▶ [Work to complete]: An exact transcription is needed of the lines below from the one with "(427, 255) = (455, 258): none -> green can" through the one with "(657, 277) = (582, 173): red", with no other lines and no pictures.

Information given section start

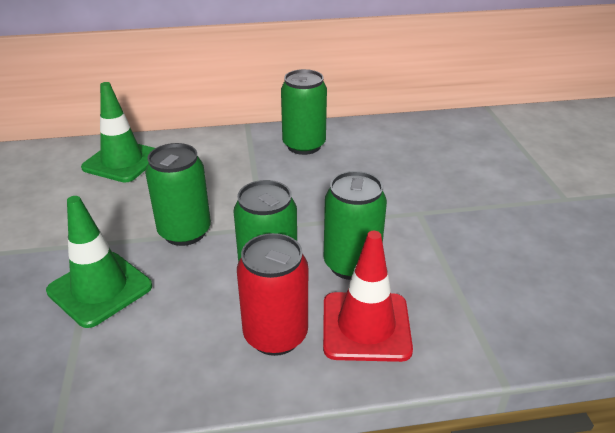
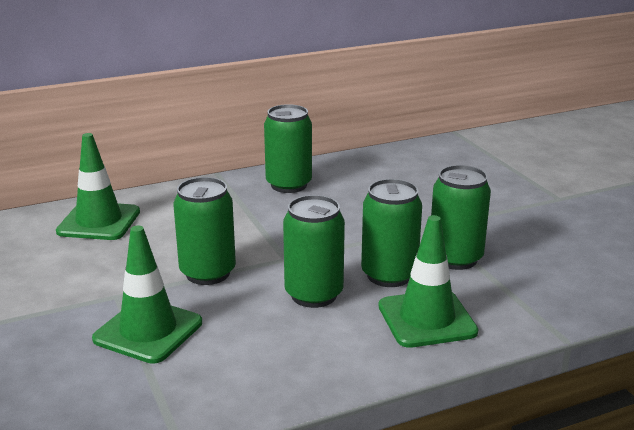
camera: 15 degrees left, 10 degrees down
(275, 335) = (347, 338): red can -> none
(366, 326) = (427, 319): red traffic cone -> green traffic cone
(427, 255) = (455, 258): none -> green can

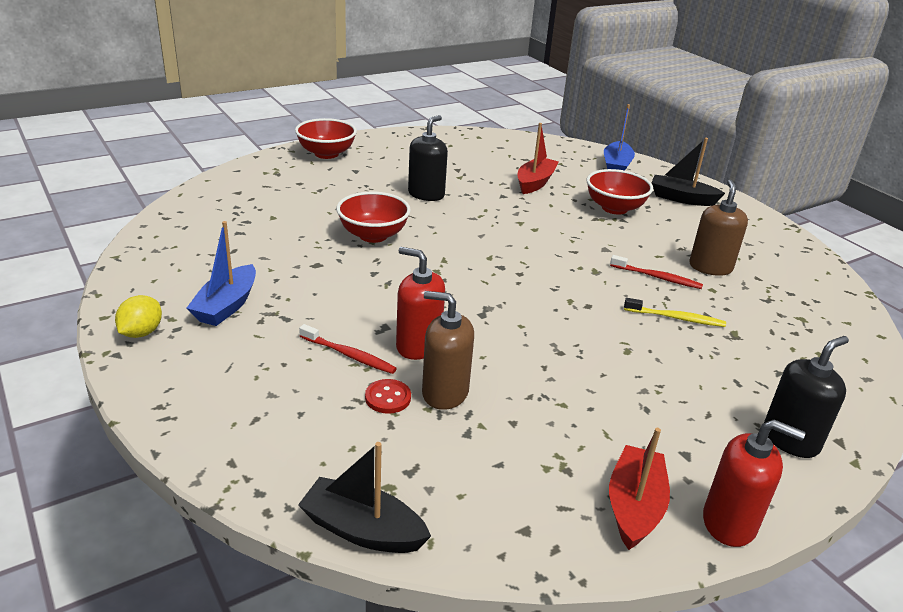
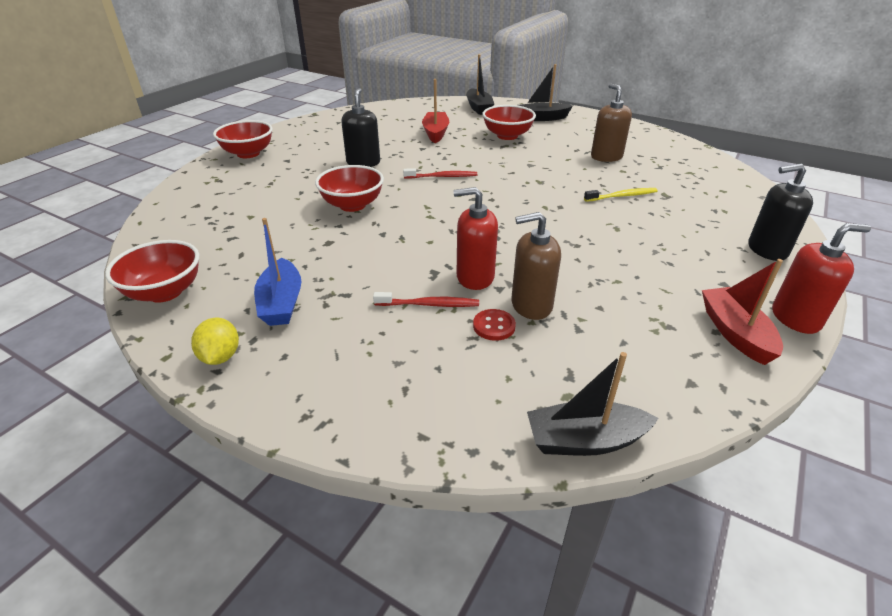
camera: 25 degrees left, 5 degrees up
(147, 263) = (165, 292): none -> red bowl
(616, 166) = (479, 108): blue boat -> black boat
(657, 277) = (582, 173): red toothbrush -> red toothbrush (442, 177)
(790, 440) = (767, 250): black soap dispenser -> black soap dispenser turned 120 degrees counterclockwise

Information given section end

▶ [Solution]:
(427, 255) = (455, 258): none -> green can

camera: 25 degrees left, 5 degrees up
(147, 263) = (165, 292): none -> red bowl
(616, 166) = (479, 108): blue boat -> black boat
(657, 277) = (582, 173): red toothbrush -> red toothbrush (442, 177)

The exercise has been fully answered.